Records from a collection:

=== Begin Enclosure ===

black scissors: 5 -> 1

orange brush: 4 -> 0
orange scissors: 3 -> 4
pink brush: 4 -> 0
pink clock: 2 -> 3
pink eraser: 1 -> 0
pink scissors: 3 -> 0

=== End Enclosure ===

__ABOUT THIS EXERCISE__.
Set down each entry exactly as it appears above.

__FINISHED TASK__.
black scissors: 5 -> 1

orange brush: 4 -> 0
orange scissors: 3 -> 4
pink brush: 4 -> 0
pink clock: 2 -> 3
pink eraser: 1 -> 0
pink scissors: 3 -> 0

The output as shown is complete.